:: Task directions ::
Bring back every record exactly, except for the pictures, which stay out.

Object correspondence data
+++
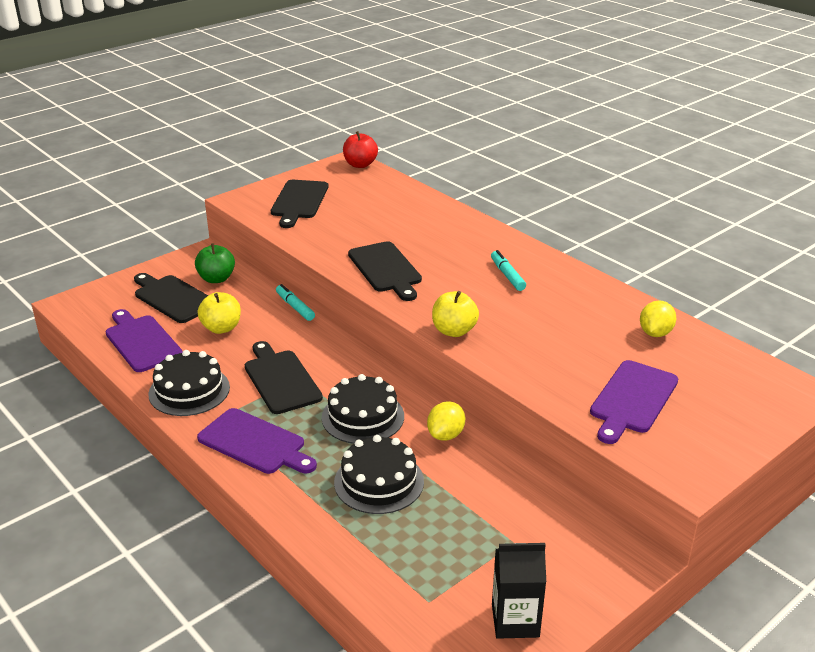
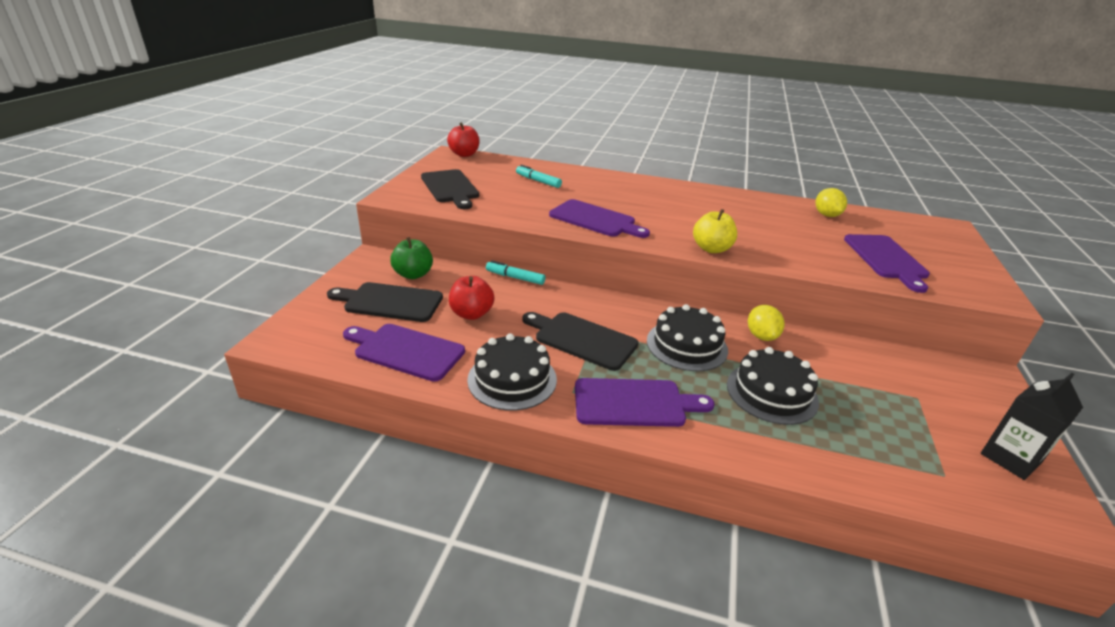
camera: 35 degrees left, 0 degrees up
(221, 328) = (471, 314): yellow apple -> red apple
(386, 269) = (595, 220): black cutting board -> purple cutting board
(507, 275) = (685, 203): turquoise marker -> turquoise marker (538, 181)

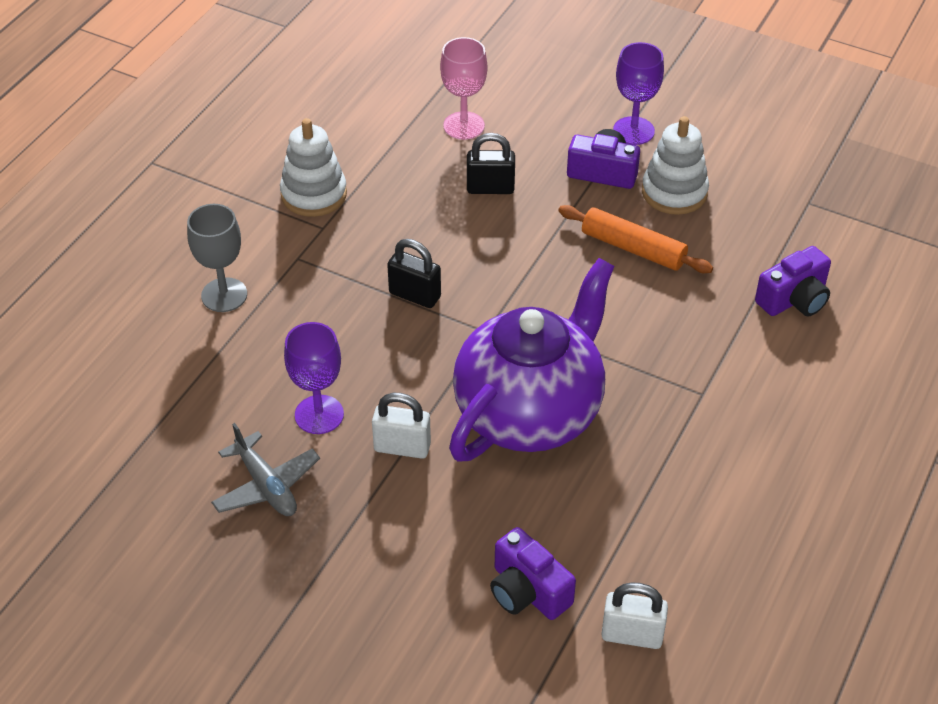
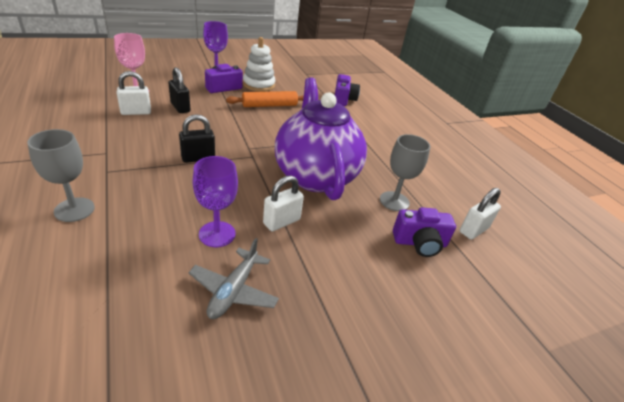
camera: 55 degrees left, 10 degrees down
(266, 485) = (234, 290): grey plane -> grey plane turned 105 degrees clockwise
(314, 194) = (81, 141): white stacking toy -> none
(422, 170) = (136, 112): none -> white padlock
(490, 188) = (180, 107): black padlock -> black padlock turned 75 degrees counterclockwise
(584, 520) = (394, 201): none -> grey goblet

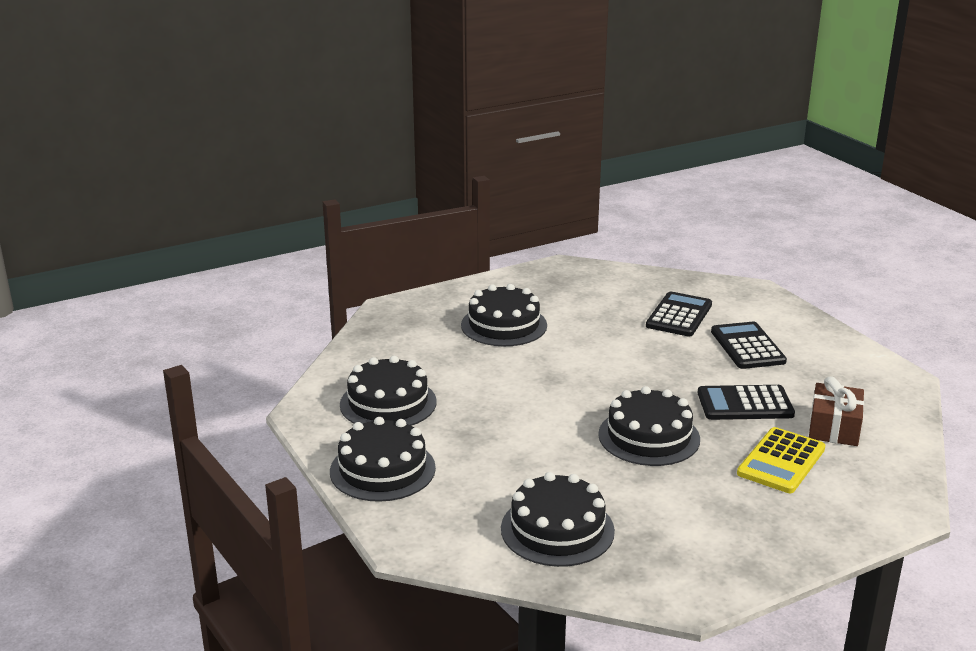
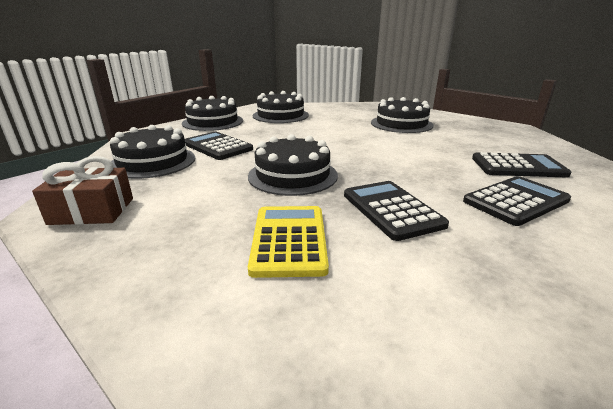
camera: 70 degrees right, 0 degrees up
(520, 475) = (217, 146): none -> black calculator
(781, 461) = (289, 240): yellow calculator -> yellow calculator turned 75 degrees clockwise
(834, 427) = (399, 273): brown gift -> brown gift (92, 211)

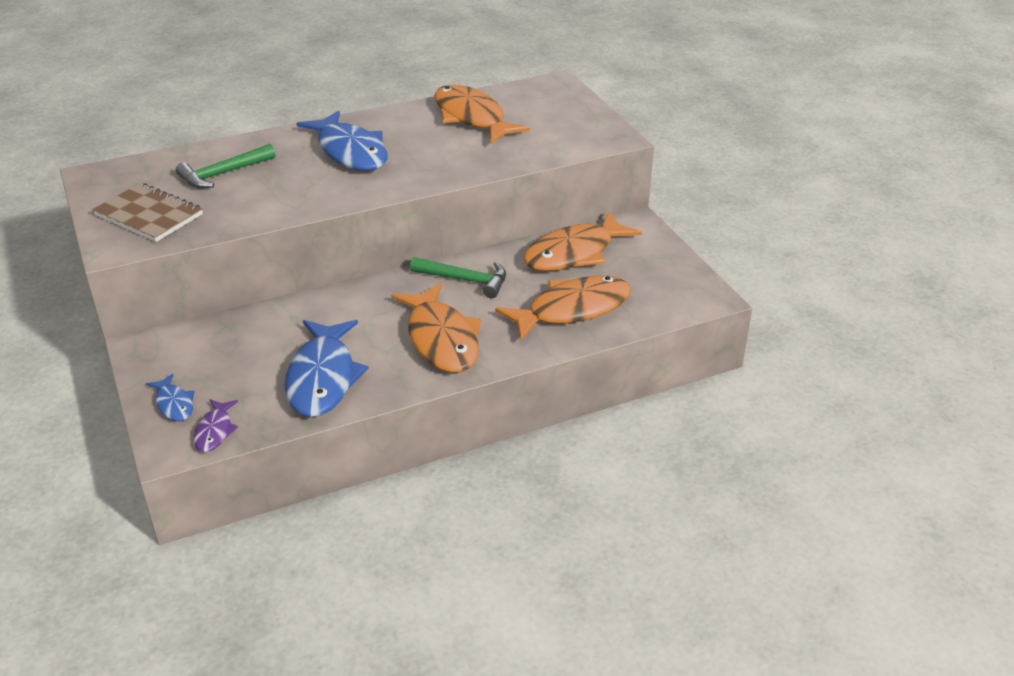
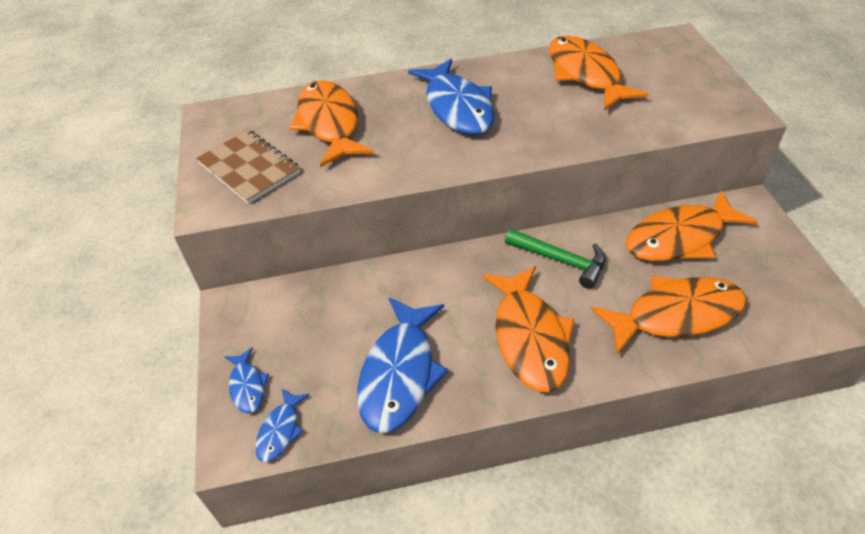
camera: 15 degrees right, 10 degrees up
(215, 431) = (280, 430): purple fish -> blue fish
(223, 174) = (329, 124): green hammer -> orange fish

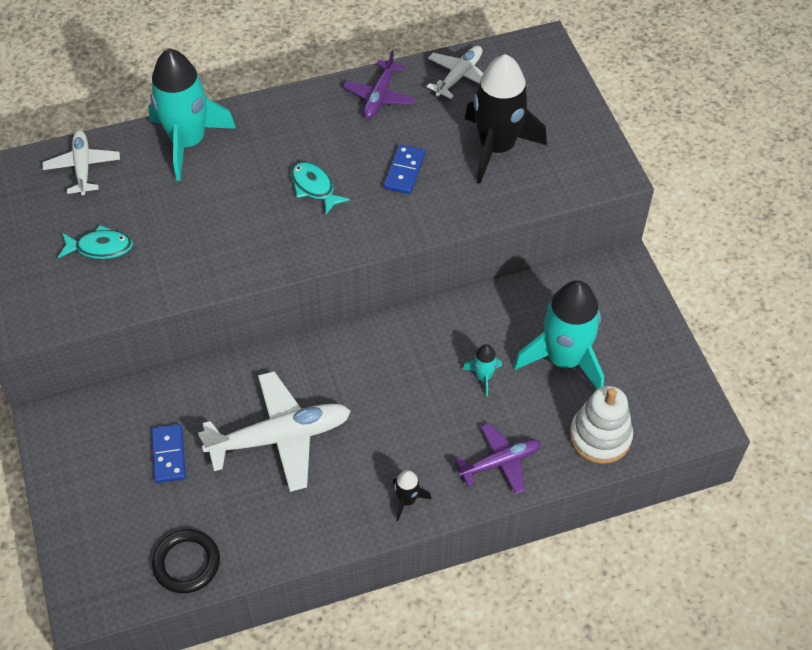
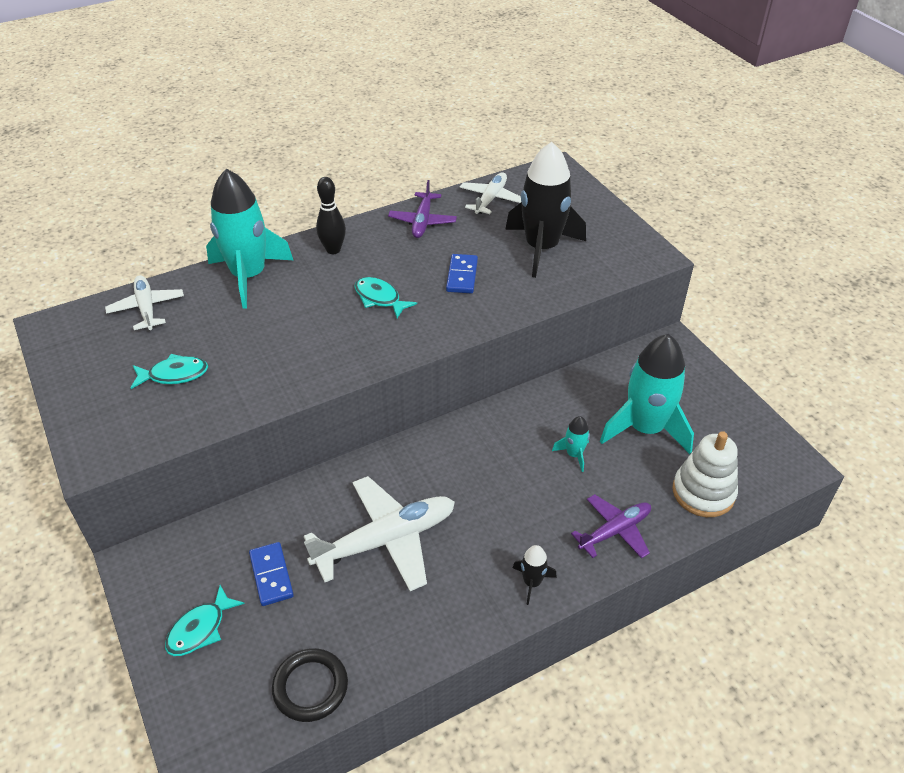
camera: 10 degrees left, 10 degrees down
(98, 495) = (200, 629): none -> turquoise fish
(279, 121) = (333, 250): none -> black bowling pin

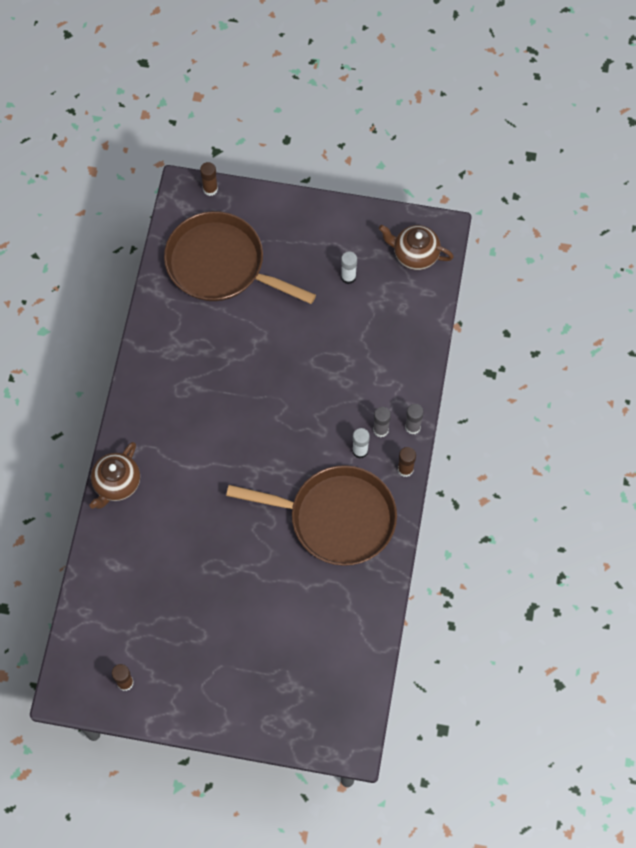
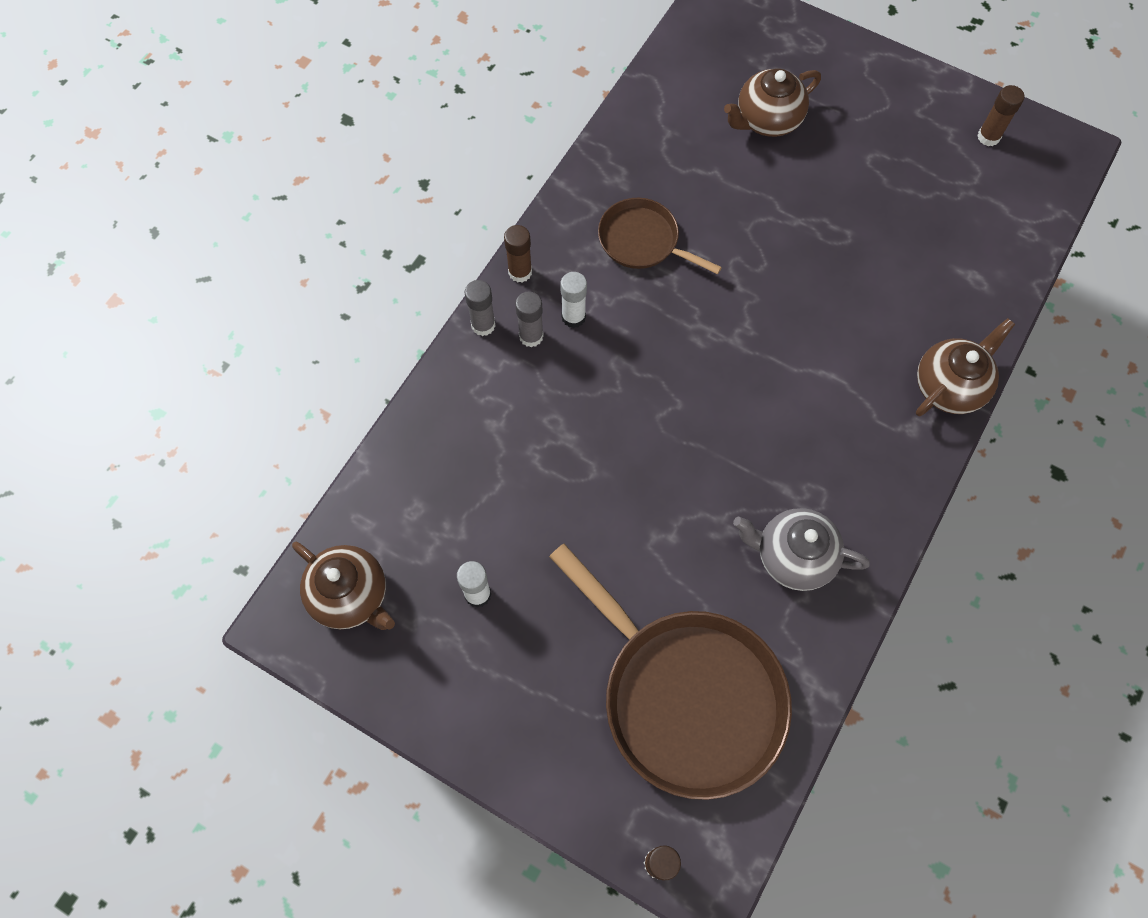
camera: 160 degrees left, 0 degrees up
(184, 352) = (792, 557): none -> grey teapot
(284, 642) = (767, 120): none -> brown teapot
(336, 518) = (642, 240): brown pan -> brown pan, size x0.52

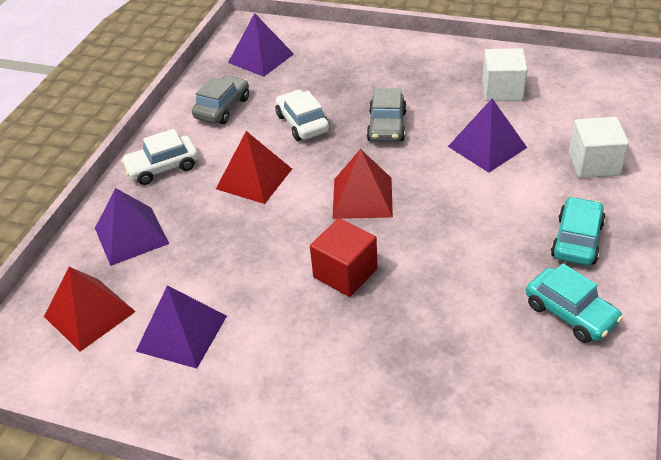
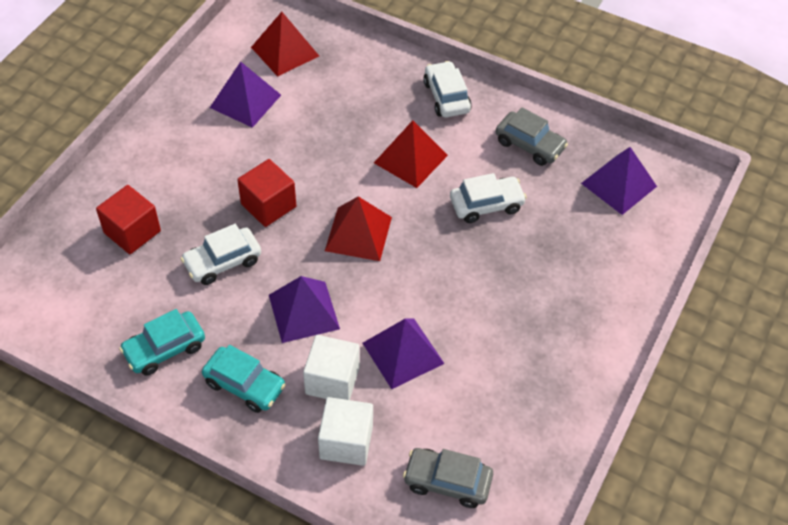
camera: 95 degrees right, 10 degrees up
(131, 235) = (362, 75): purple pyramid -> purple pyramid (304, 311)
(387, 126) = (462, 274): grey car -> grey car (447, 482)
(424, 392) = (132, 232): none -> red cube
(437, 293) = (223, 262): none -> white car
(502, 90) = (501, 397): white cube -> white cube (332, 380)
+++
:: Exercise output ::
camera: 35 degrees left, 0 degrees up
(221, 328) = (471, 314): yellow apple -> red apple
(386, 269) = (595, 220): black cutting board -> purple cutting board
(507, 275) = (685, 203): turquoise marker -> turquoise marker (538, 181)

camera: 55 degrees left, 10 degrees down
(266, 485) = (234, 290): grey plane -> grey plane turned 105 degrees clockwise
(314, 194) = (81, 141): white stacking toy -> none
(422, 170) = (136, 112): none -> white padlock
(490, 188) = (180, 107): black padlock -> black padlock turned 75 degrees counterclockwise
(584, 520) = (394, 201): none -> grey goblet

camera: 70 degrees right, 0 degrees up
(520, 475) = (217, 146): none -> black calculator
(781, 461) = (289, 240): yellow calculator -> yellow calculator turned 75 degrees clockwise
(834, 427) = (399, 273): brown gift -> brown gift (92, 211)

camera: 15 degrees right, 10 degrees up
(215, 431) = (280, 430): purple fish -> blue fish
(223, 174) = (329, 124): green hammer -> orange fish

camera: 10 degrees left, 10 degrees down
(98, 495) = (200, 629): none -> turquoise fish
(279, 121) = (333, 250): none -> black bowling pin

camera: 160 degrees left, 0 degrees up
(184, 352) = (792, 557): none -> grey teapot
(284, 642) = (767, 120): none -> brown teapot
(336, 518) = (642, 240): brown pan -> brown pan, size x0.52

camera: 95 degrees right, 10 degrees up
(131, 235) = (362, 75): purple pyramid -> purple pyramid (304, 311)
(387, 126) = (462, 274): grey car -> grey car (447, 482)
(424, 392) = (132, 232): none -> red cube
(437, 293) = (223, 262): none -> white car
(502, 90) = (501, 397): white cube -> white cube (332, 380)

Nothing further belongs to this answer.